Scene edit records
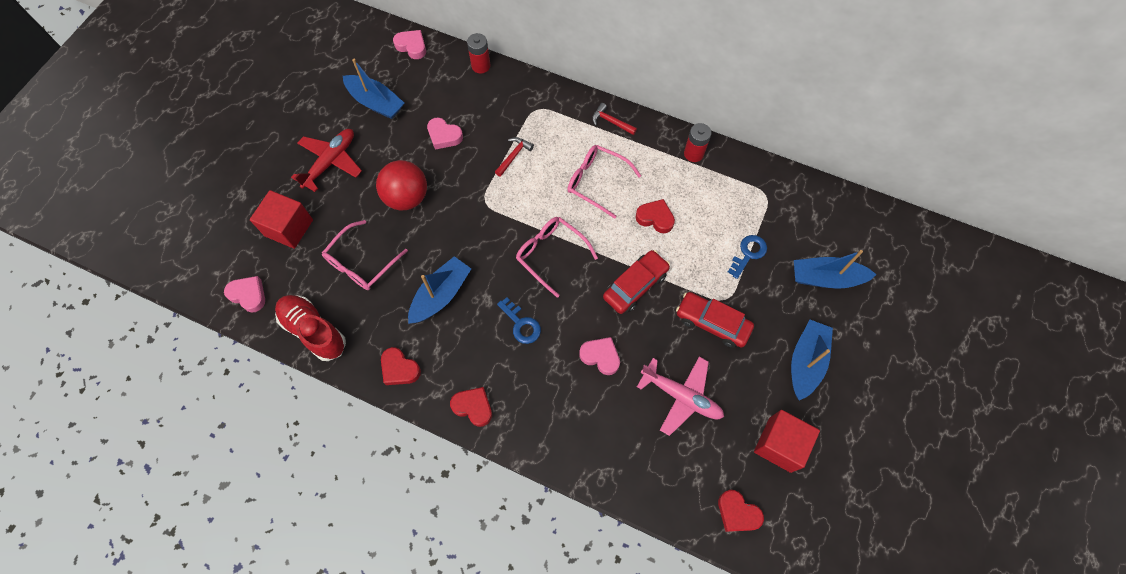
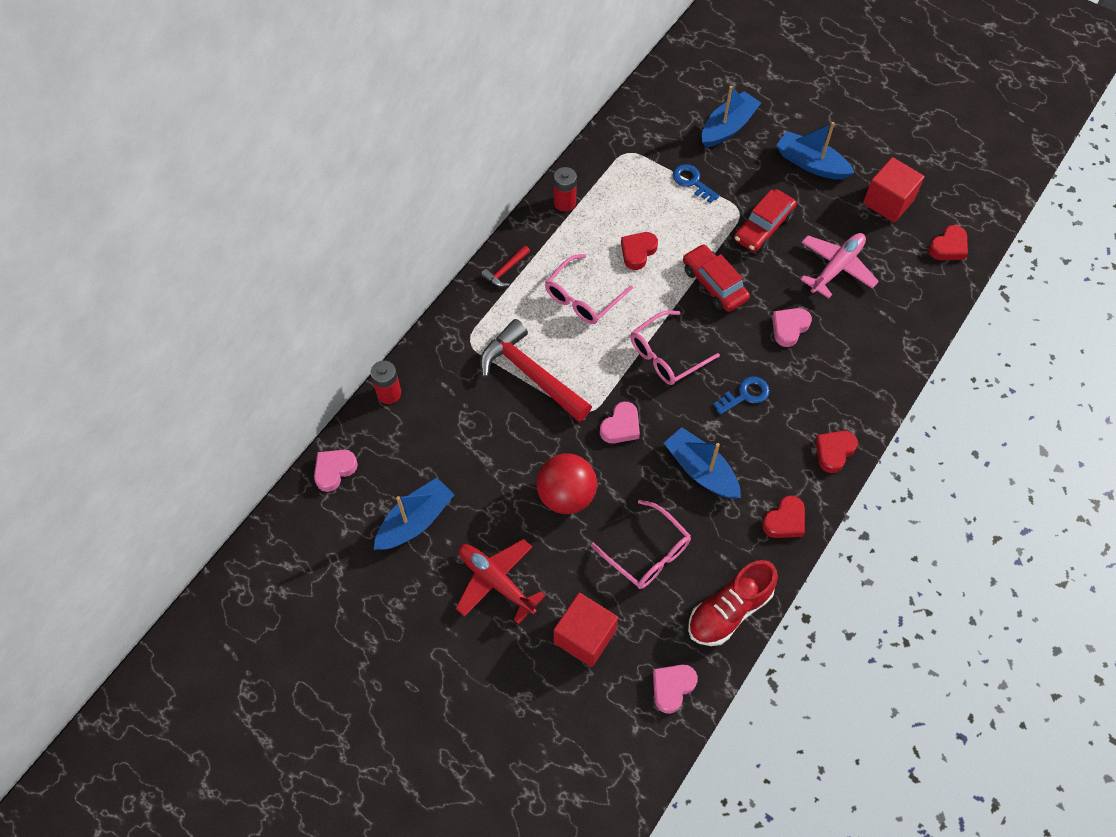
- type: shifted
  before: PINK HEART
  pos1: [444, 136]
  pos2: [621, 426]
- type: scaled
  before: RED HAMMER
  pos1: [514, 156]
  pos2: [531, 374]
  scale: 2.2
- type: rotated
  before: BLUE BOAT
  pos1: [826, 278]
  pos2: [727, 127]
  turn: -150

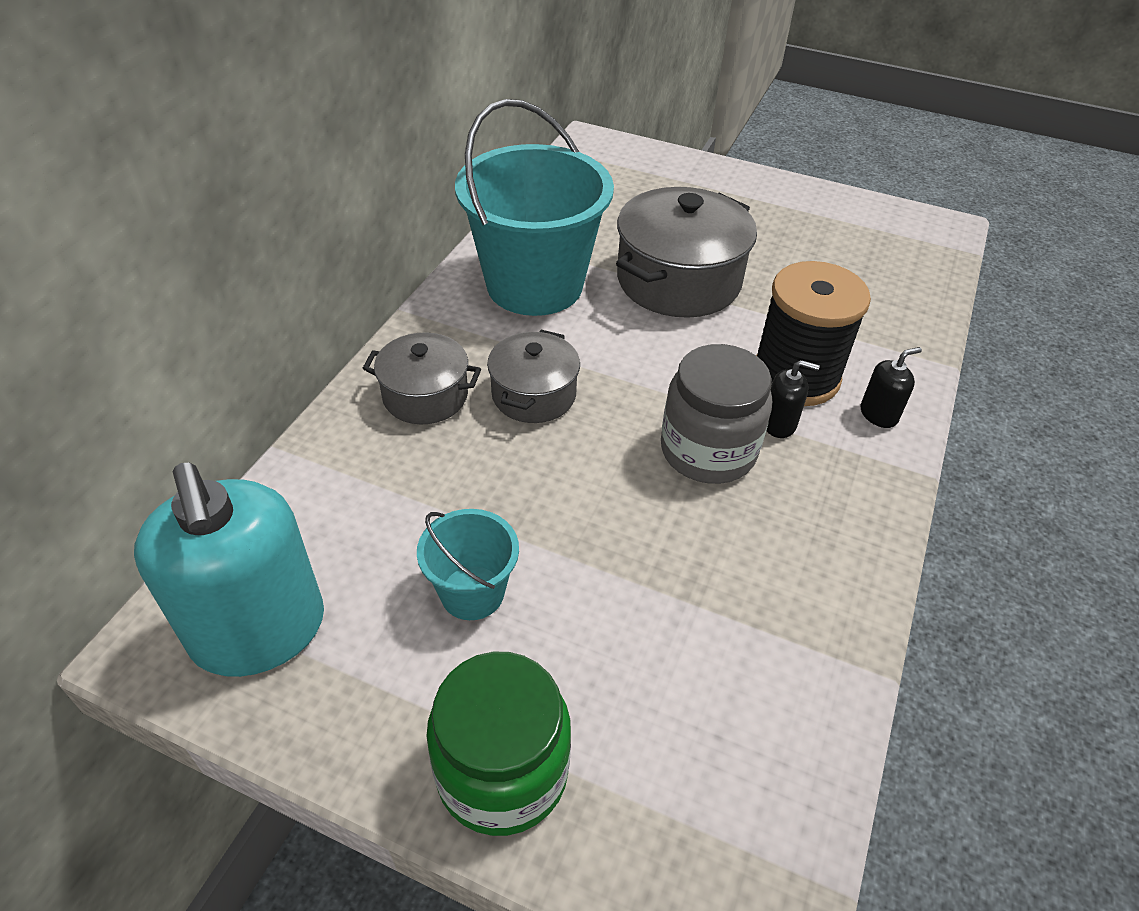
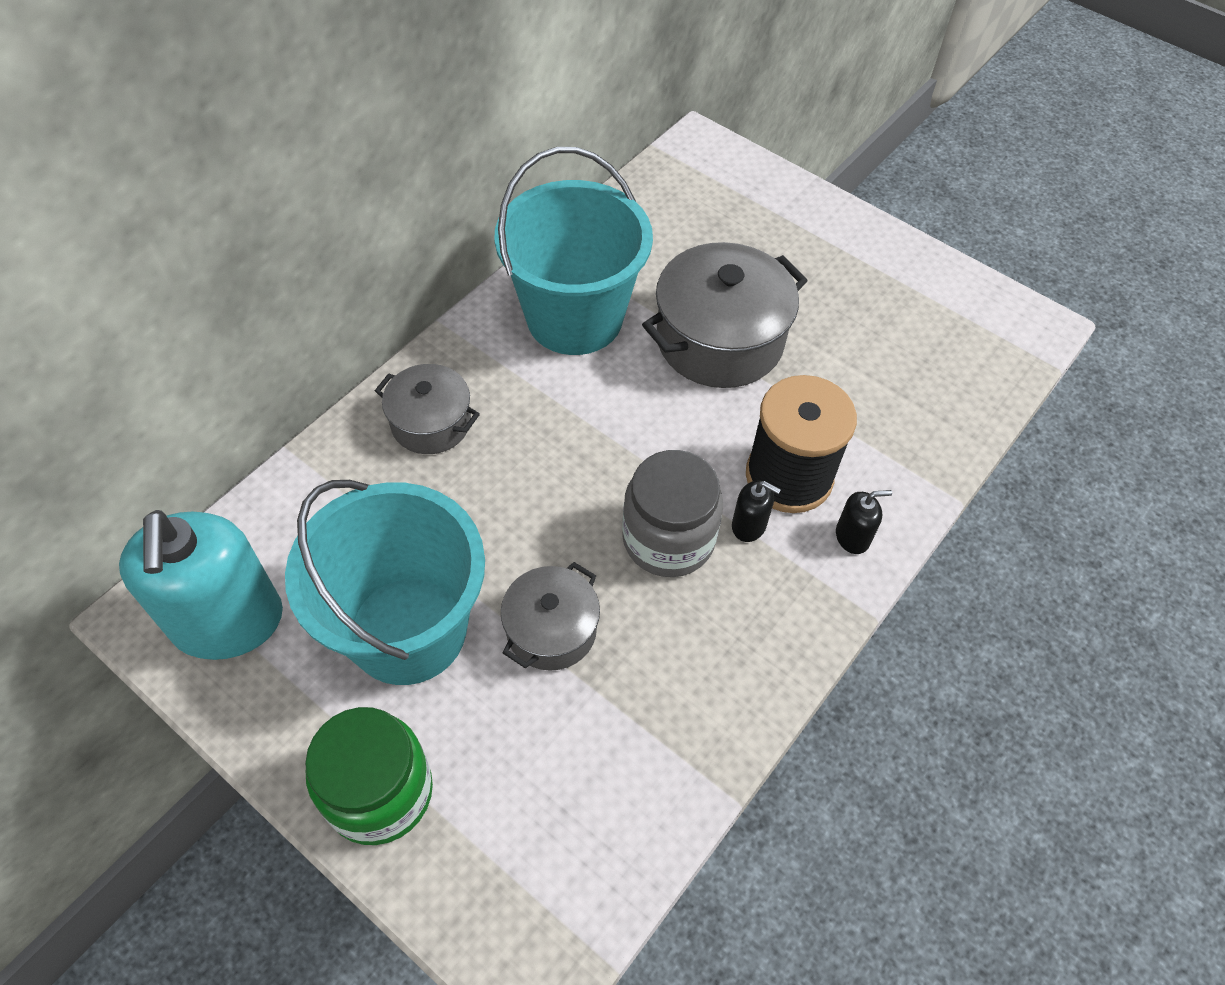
- type: shifted
  before: GREY POT
  pos1: [534, 394]
  pos2: [551, 630]
- type: scaled
  before: TURQUOISE BUCKET
  pos1: [472, 592]
  pos2: [408, 630]
  scale: 2.1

What needs to be done
Each record should appear again exactly as it stands, with no picture included.

Result for this exercise
- type: shifted
  before: PINK HEART
  pos1: [444, 136]
  pos2: [621, 426]
- type: scaled
  before: RED HAMMER
  pos1: [514, 156]
  pos2: [531, 374]
  scale: 2.2
- type: rotated
  before: BLUE BOAT
  pos1: [826, 278]
  pos2: [727, 127]
  turn: -150

- type: shifted
  before: GREY POT
  pos1: [534, 394]
  pos2: [551, 630]
- type: scaled
  before: TURQUOISE BUCKET
  pos1: [472, 592]
  pos2: [408, 630]
  scale: 2.1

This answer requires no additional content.